§ **ASSIGNED TASK**
From the first line to the last, write out the records below exactly as they appear.

§ **MATERIAL PROVIDED**
*** Block opens ***
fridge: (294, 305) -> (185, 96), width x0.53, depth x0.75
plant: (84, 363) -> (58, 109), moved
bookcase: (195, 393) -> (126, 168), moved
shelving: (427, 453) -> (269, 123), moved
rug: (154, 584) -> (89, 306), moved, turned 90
*** Block closes ***
§ **TASK SOLUTION**
fridge: (294, 305) -> (185, 96), width x0.53, depth x0.75
plant: (84, 363) -> (58, 109), moved
bookcase: (195, 393) -> (126, 168), moved
shelving: (427, 453) -> (269, 123), moved
rug: (154, 584) -> (89, 306), moved, turned 90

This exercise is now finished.